> _What to do_: From the records below, set down exactly the lines starting with the line that contains "lime slope A1:B1" and going on through the line that contains "blue cone I10". Nothing else is wanted.

> _Dataset records_:

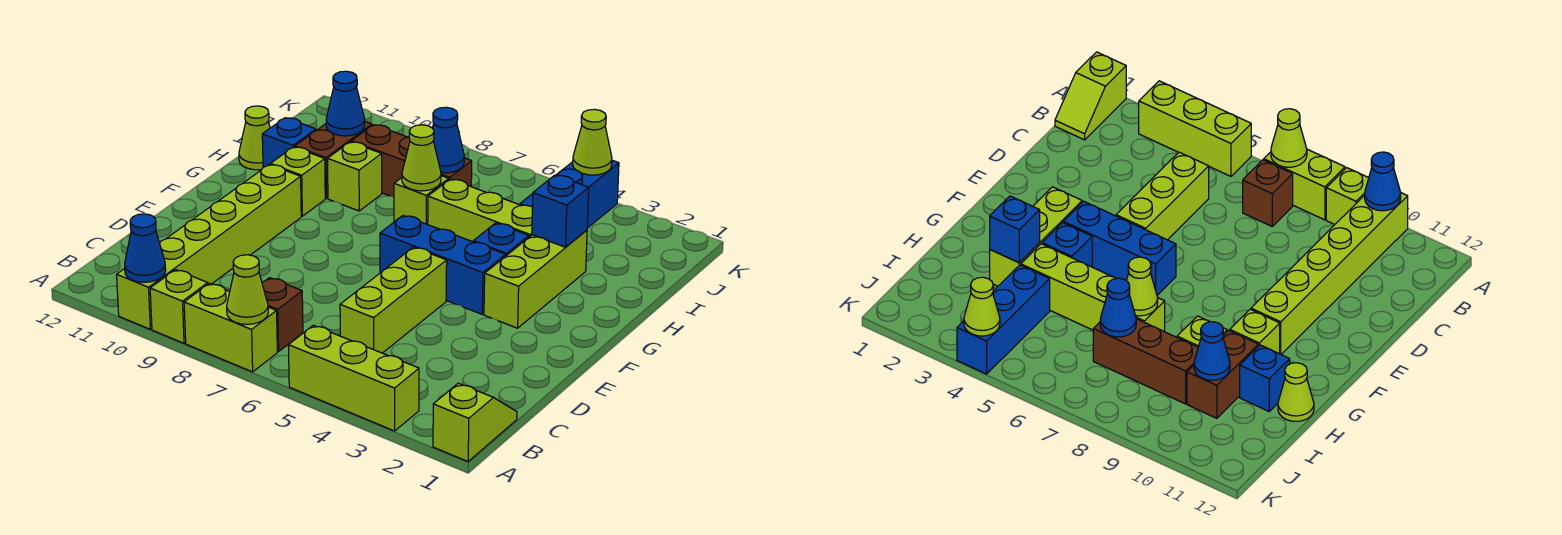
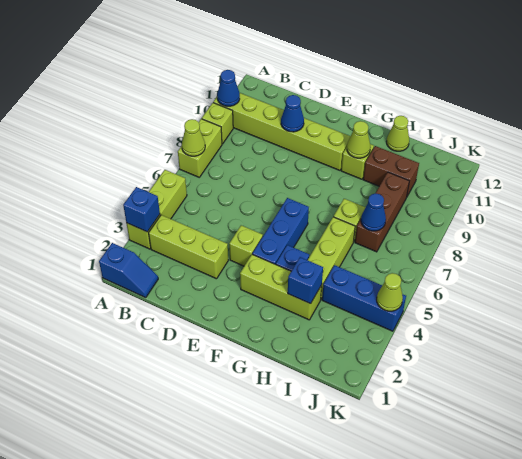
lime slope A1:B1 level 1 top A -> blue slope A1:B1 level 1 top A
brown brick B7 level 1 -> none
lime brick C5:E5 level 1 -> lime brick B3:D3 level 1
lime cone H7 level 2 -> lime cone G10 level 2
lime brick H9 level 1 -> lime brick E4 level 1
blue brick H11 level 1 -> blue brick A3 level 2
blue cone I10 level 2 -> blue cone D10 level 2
--
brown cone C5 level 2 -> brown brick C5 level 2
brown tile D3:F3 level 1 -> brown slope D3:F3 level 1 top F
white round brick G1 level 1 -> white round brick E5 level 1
--
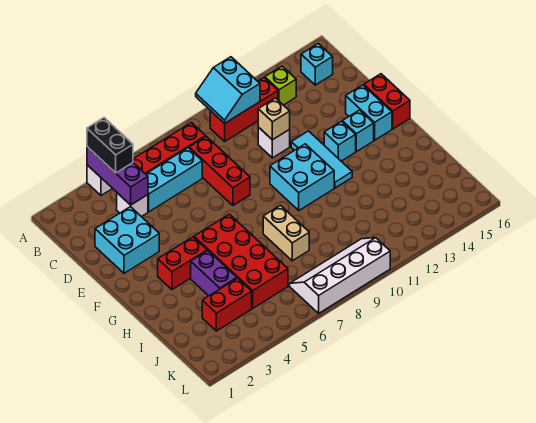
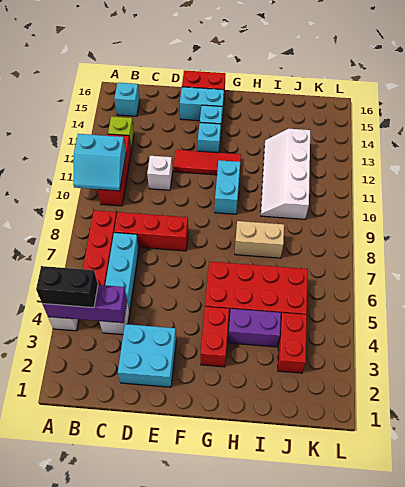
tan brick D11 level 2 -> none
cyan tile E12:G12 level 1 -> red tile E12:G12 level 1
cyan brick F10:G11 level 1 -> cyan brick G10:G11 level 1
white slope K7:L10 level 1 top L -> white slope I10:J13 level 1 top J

> _Exercise solution_:
lime slope A1:B1 level 1 top A -> blue slope A1:B1 level 1 top A
brown brick B7 level 1 -> none
lime brick C5:E5 level 1 -> lime brick B3:D3 level 1
lime cone H7 level 2 -> lime cone G10 level 2
lime brick H9 level 1 -> lime brick E4 level 1
blue brick H11 level 1 -> blue brick A3 level 2
blue cone I10 level 2 -> blue cone D10 level 2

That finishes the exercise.